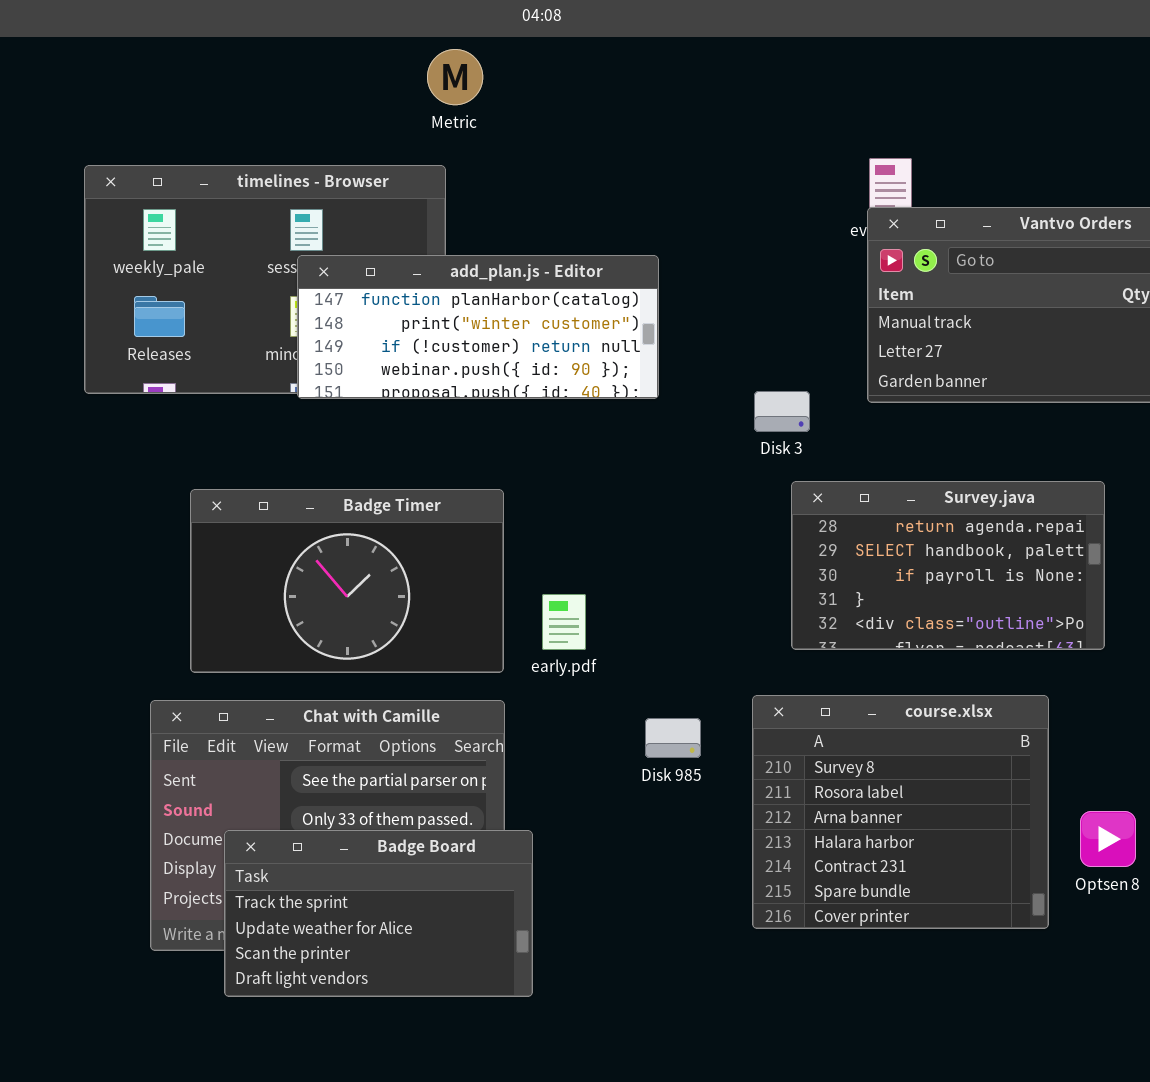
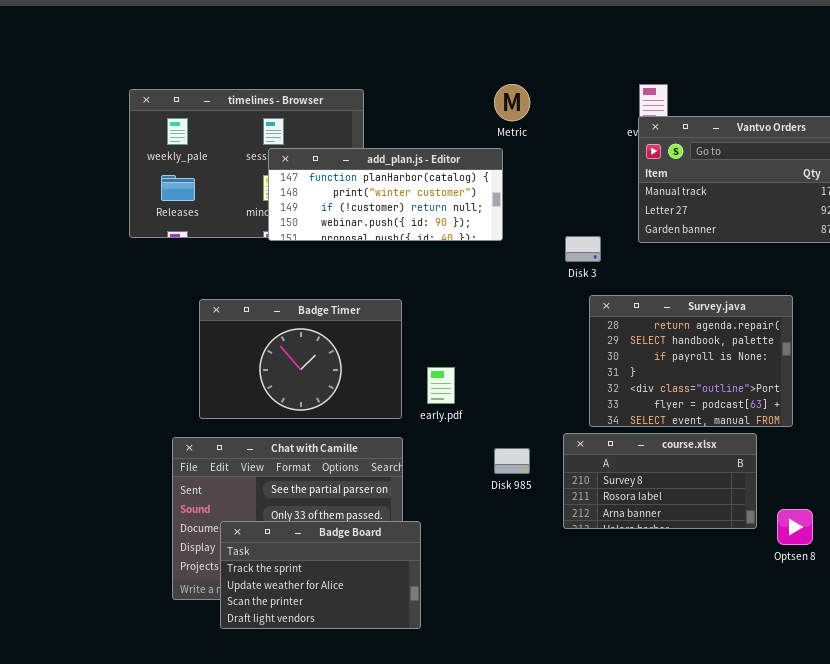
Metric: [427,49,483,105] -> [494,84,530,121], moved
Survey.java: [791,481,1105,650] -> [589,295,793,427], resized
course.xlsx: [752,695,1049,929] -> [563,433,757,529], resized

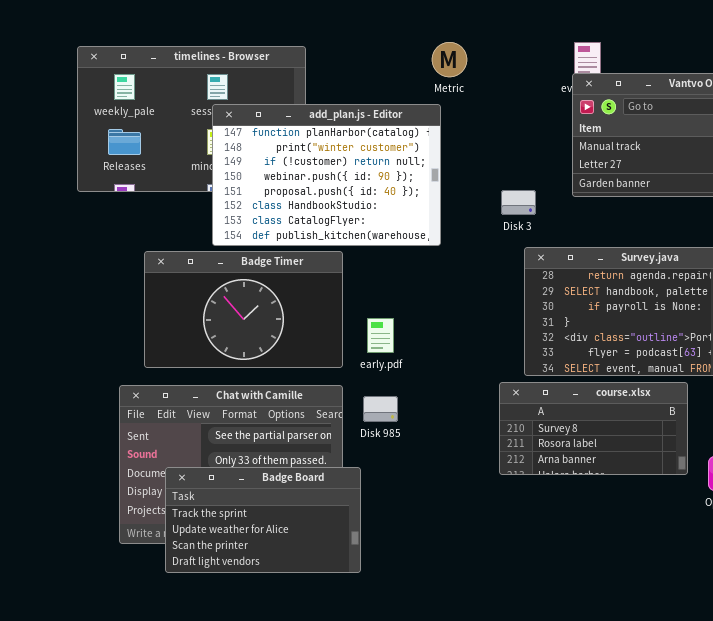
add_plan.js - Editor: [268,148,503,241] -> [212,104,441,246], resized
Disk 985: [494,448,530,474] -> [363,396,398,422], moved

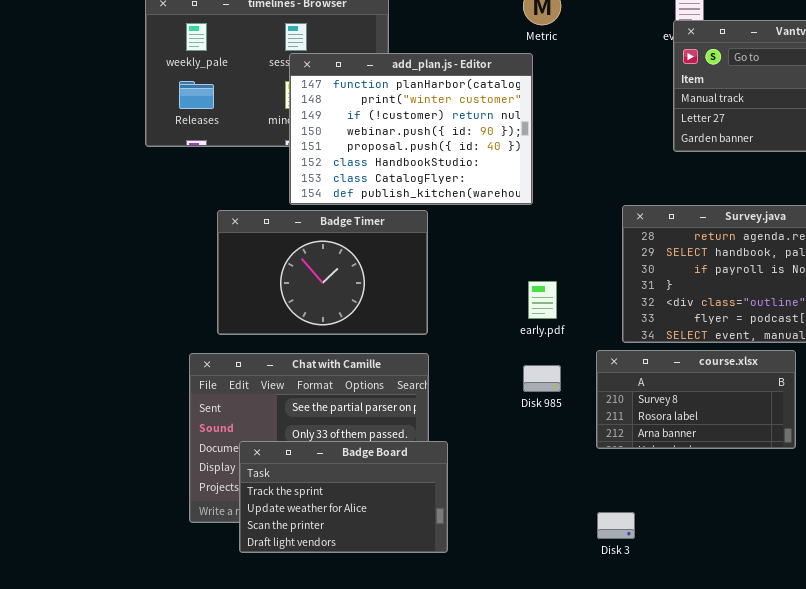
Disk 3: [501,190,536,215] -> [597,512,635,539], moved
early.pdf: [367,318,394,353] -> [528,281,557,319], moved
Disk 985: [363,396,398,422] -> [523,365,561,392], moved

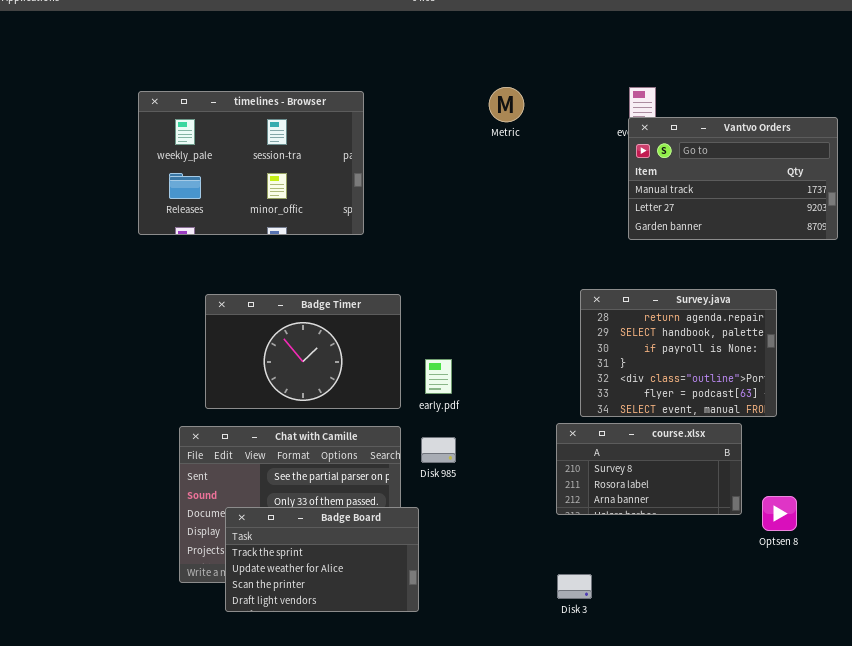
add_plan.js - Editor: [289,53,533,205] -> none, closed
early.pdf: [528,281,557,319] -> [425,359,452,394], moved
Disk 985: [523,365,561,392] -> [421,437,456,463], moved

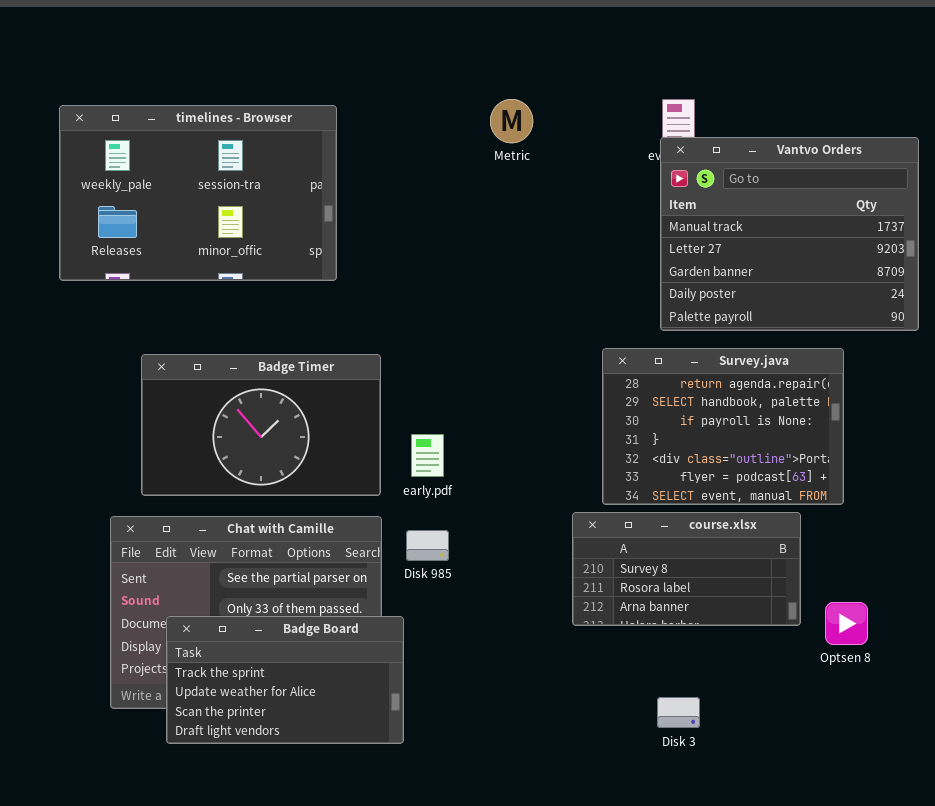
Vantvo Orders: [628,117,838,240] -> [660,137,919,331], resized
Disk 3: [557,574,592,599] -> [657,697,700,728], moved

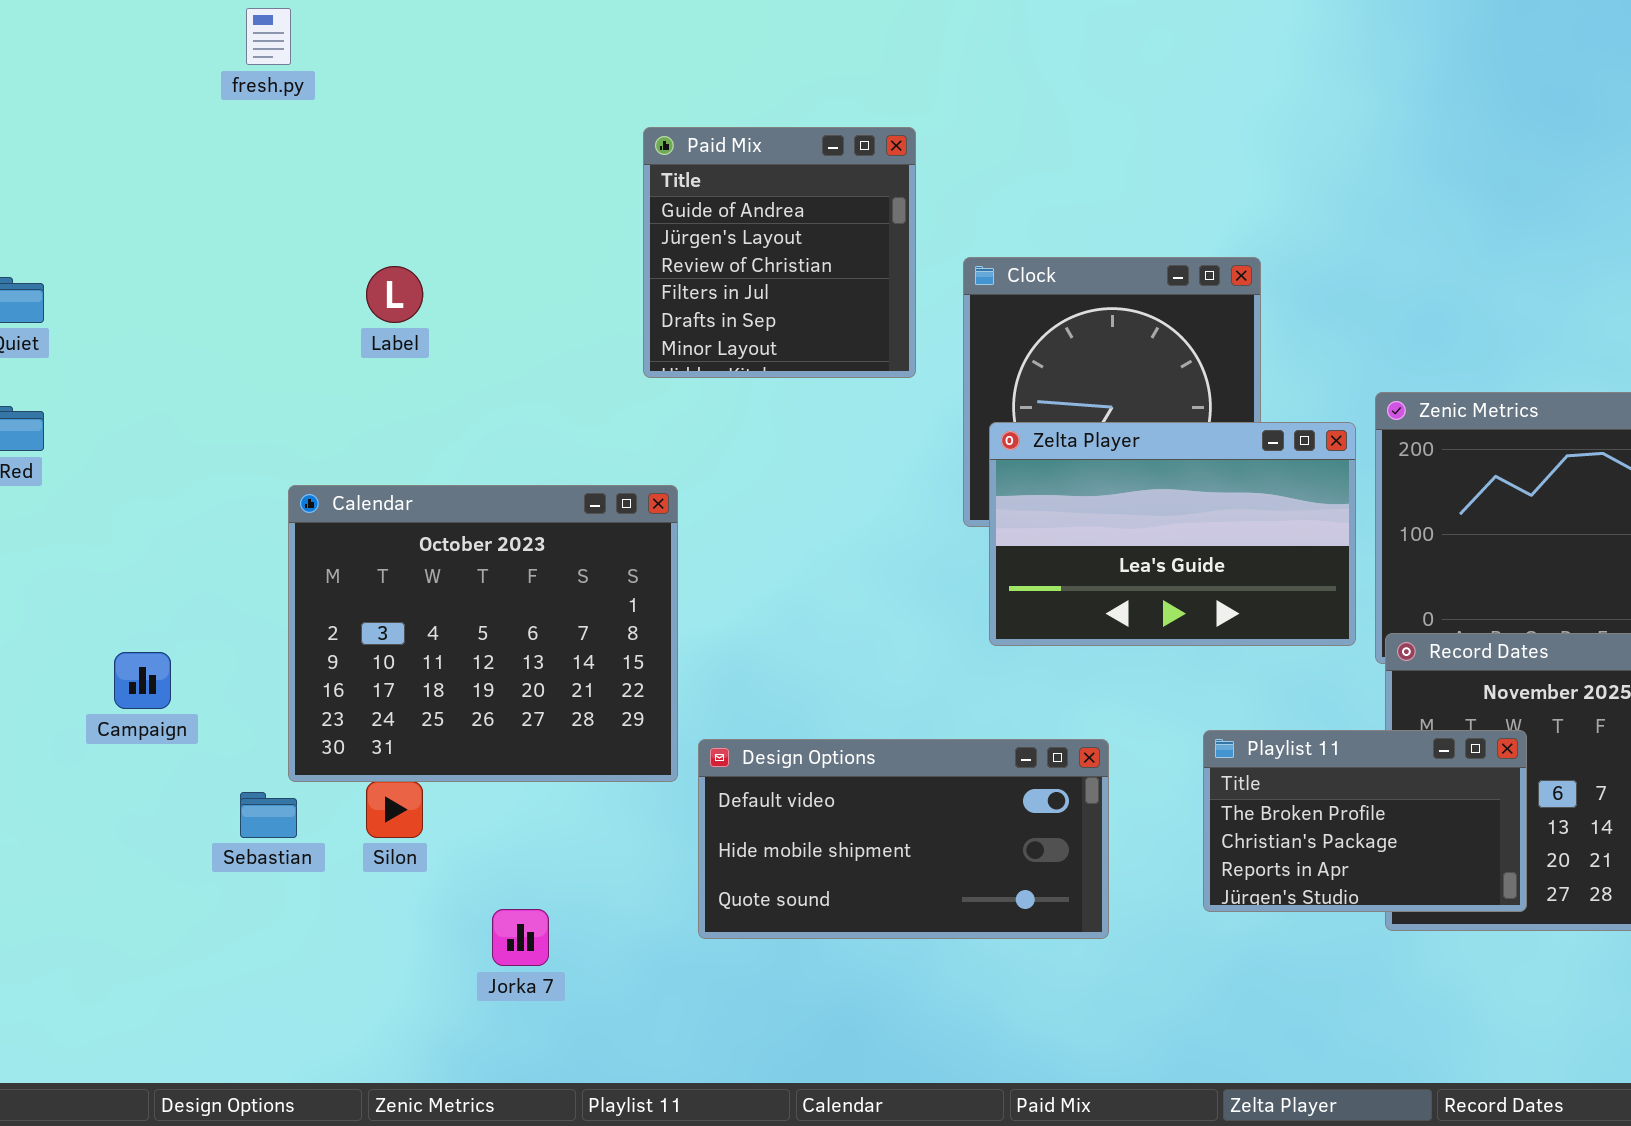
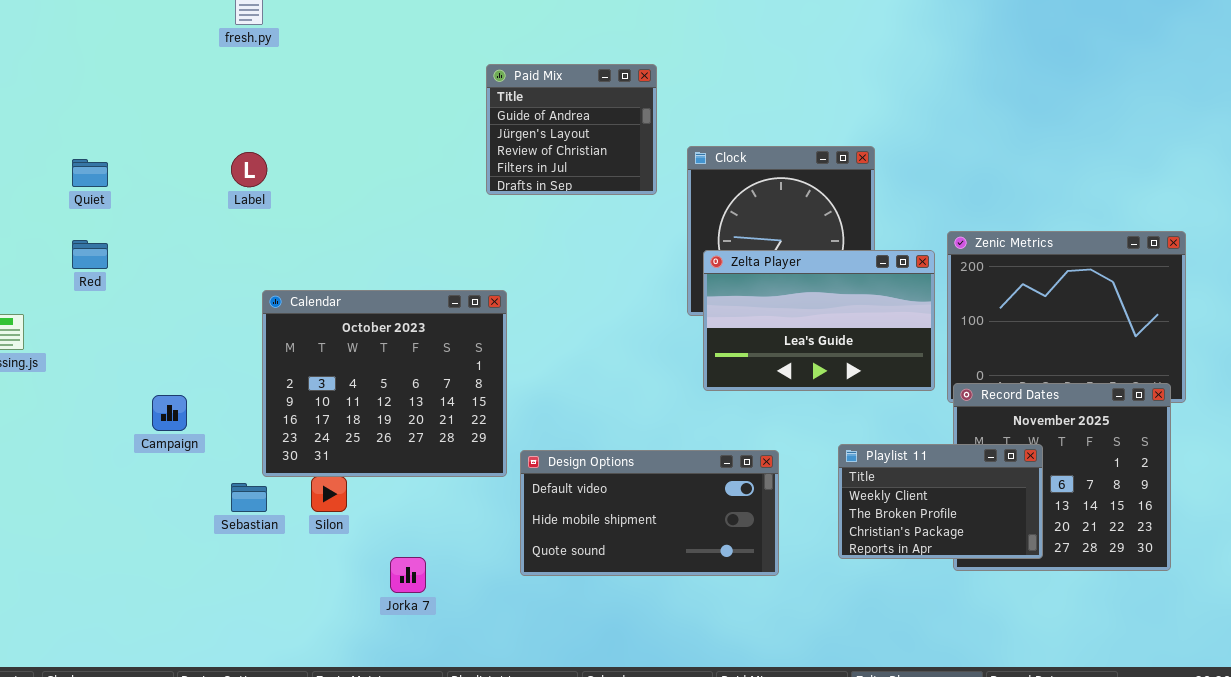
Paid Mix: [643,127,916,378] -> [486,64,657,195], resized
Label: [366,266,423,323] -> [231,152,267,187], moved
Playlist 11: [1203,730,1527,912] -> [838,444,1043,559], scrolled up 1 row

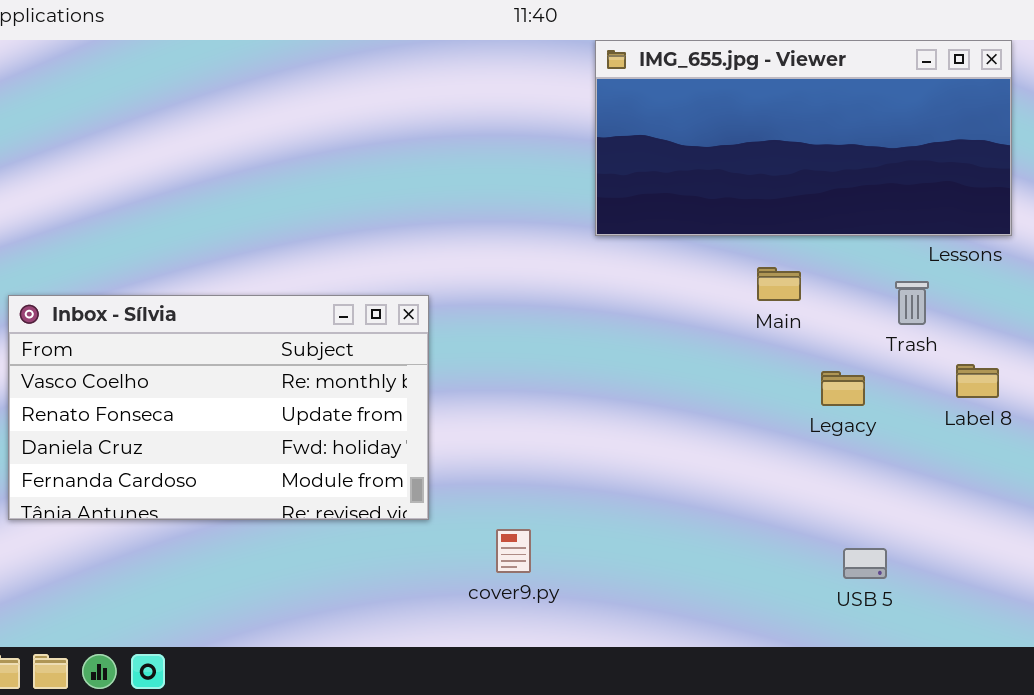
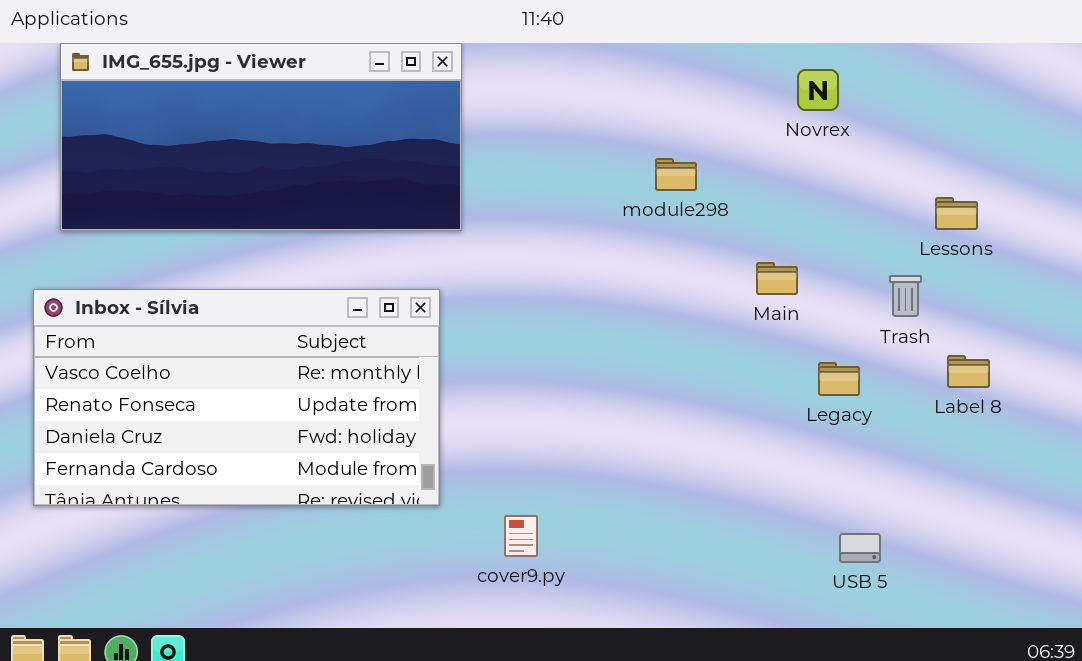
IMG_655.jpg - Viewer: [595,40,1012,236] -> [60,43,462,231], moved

◆ Your assignment
Copy exactly the lines of the listing above between the one holding "add_plan.js - Editor: [268,148,503,241]" and the one holding "early.pdf: [367,318,394,353] ->", inclusive; omit all pictures.

◆ Your response
add_plan.js - Editor: [268,148,503,241] -> [212,104,441,246], resized
Disk 985: [494,448,530,474] -> [363,396,398,422], moved

Disk 3: [501,190,536,215] -> [597,512,635,539], moved
early.pdf: [367,318,394,353] -> [528,281,557,319], moved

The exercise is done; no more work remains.